-------- Material for this task --------
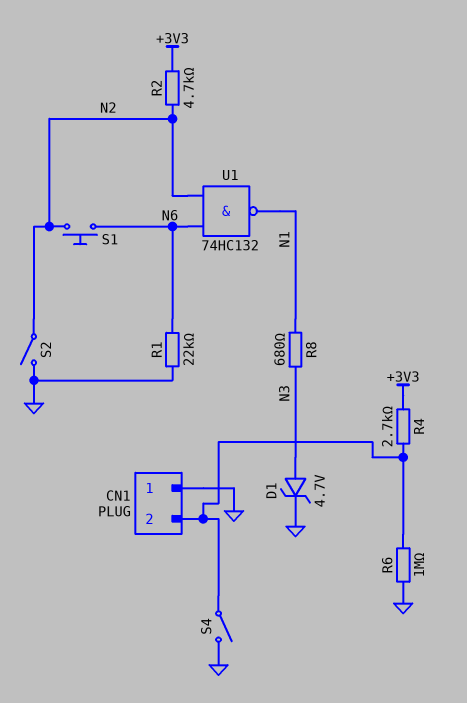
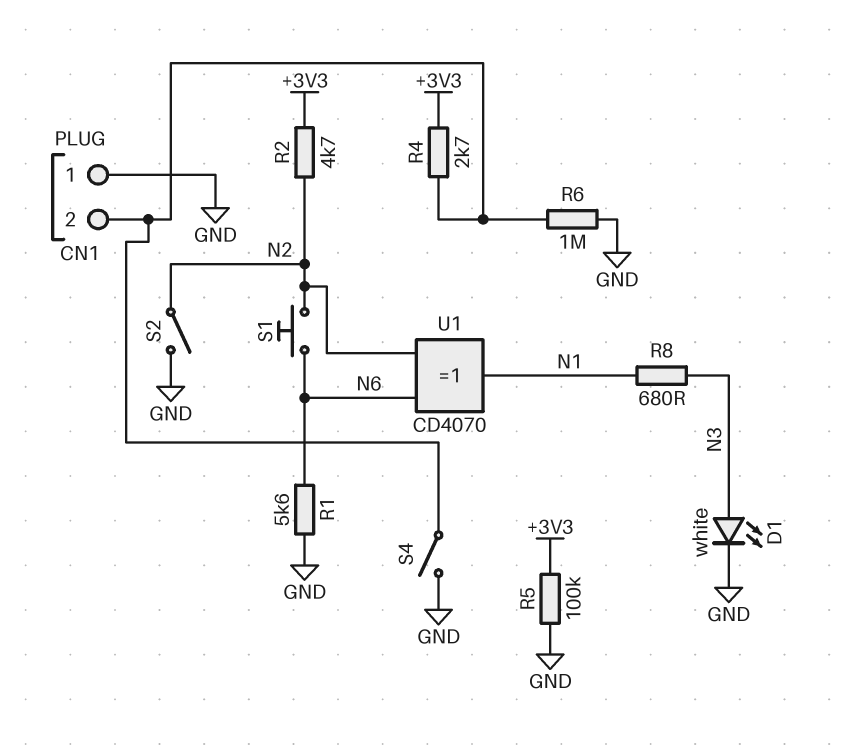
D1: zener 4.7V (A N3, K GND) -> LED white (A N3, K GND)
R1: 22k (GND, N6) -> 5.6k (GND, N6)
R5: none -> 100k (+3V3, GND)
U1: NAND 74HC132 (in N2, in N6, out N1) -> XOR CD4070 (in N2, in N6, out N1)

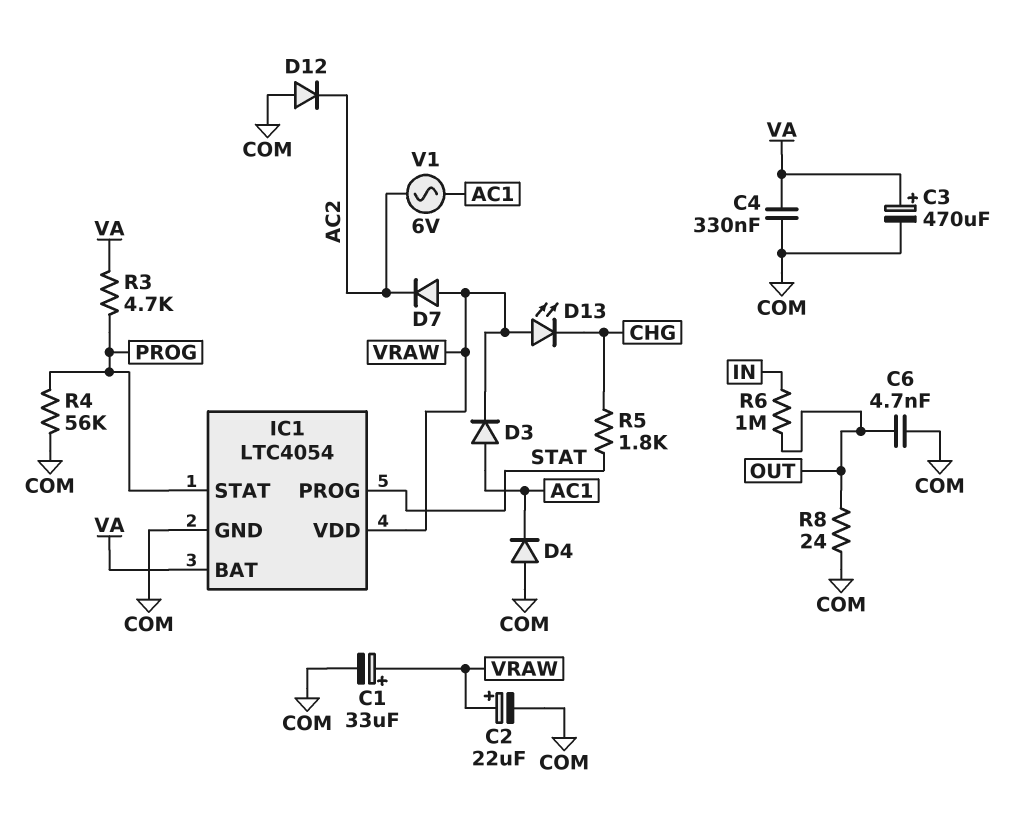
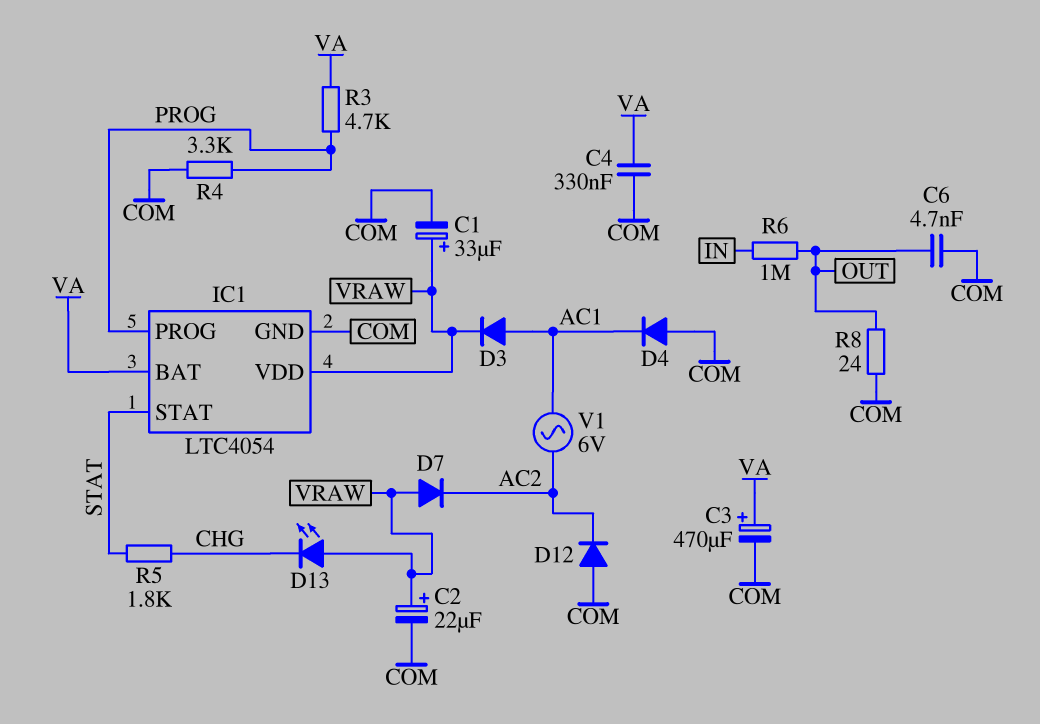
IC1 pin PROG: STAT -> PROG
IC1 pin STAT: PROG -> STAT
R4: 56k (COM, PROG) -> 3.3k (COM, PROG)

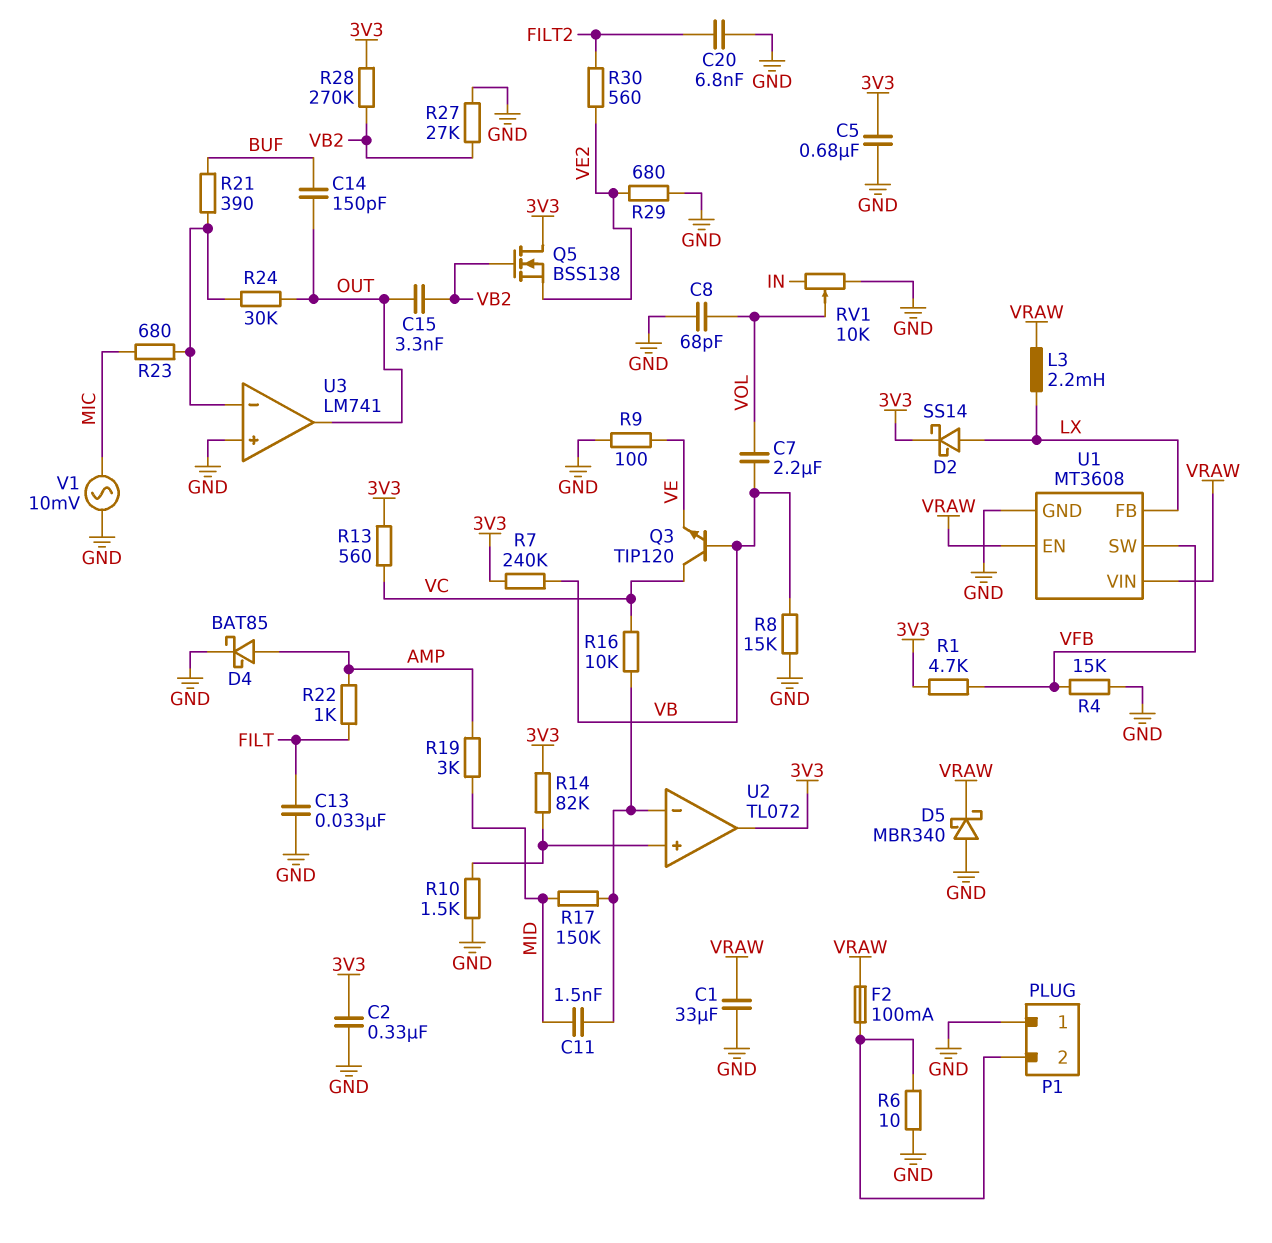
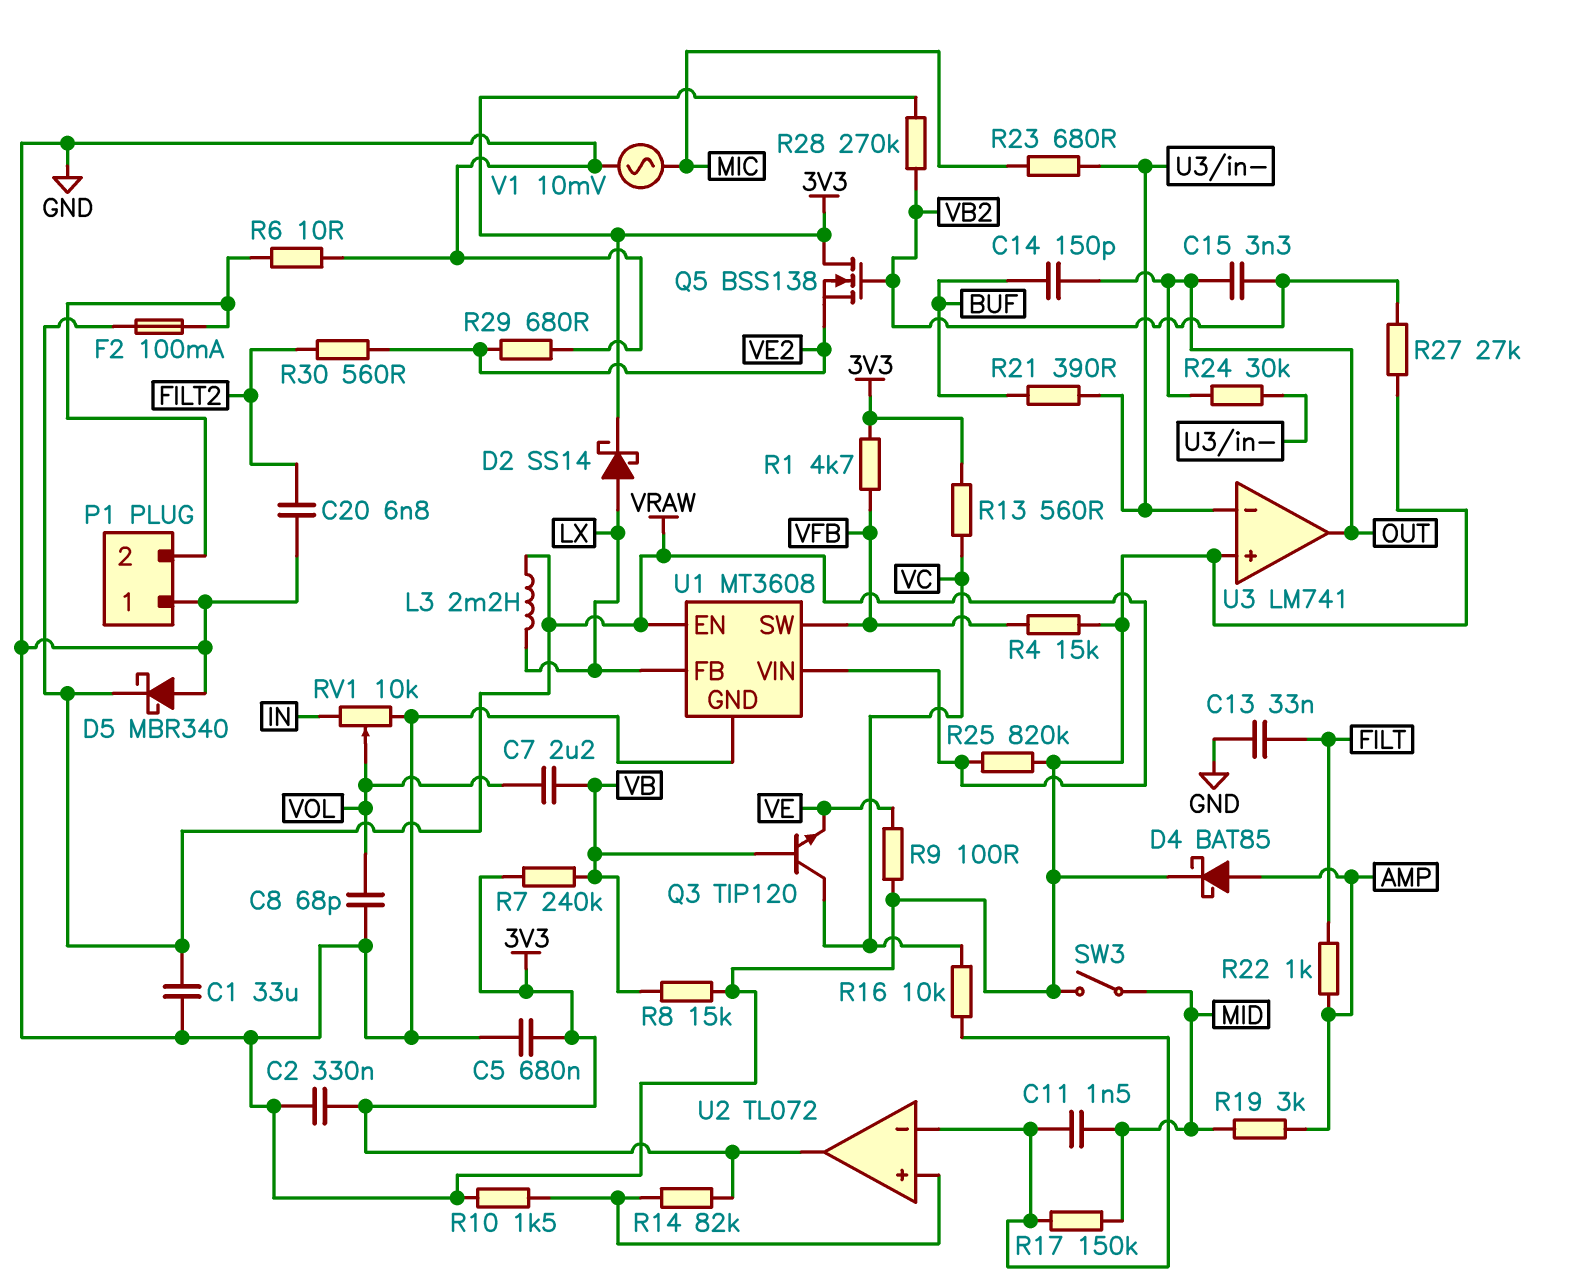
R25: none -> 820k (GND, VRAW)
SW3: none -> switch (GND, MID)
--------
Your task: Each line above should be returned exactly as it stands, minus any pictures.

Result for this exercise:
D1: zener 4.7V (A N3, K GND) -> LED white (A N3, K GND)
R1: 22k (GND, N6) -> 5.6k (GND, N6)
R5: none -> 100k (+3V3, GND)
U1: NAND 74HC132 (in N2, in N6, out N1) -> XOR CD4070 (in N2, in N6, out N1)

IC1 pin PROG: STAT -> PROG
IC1 pin STAT: PROG -> STAT
R4: 56k (COM, PROG) -> 3.3k (COM, PROG)

R25: none -> 820k (GND, VRAW)
SW3: none -> switch (GND, MID)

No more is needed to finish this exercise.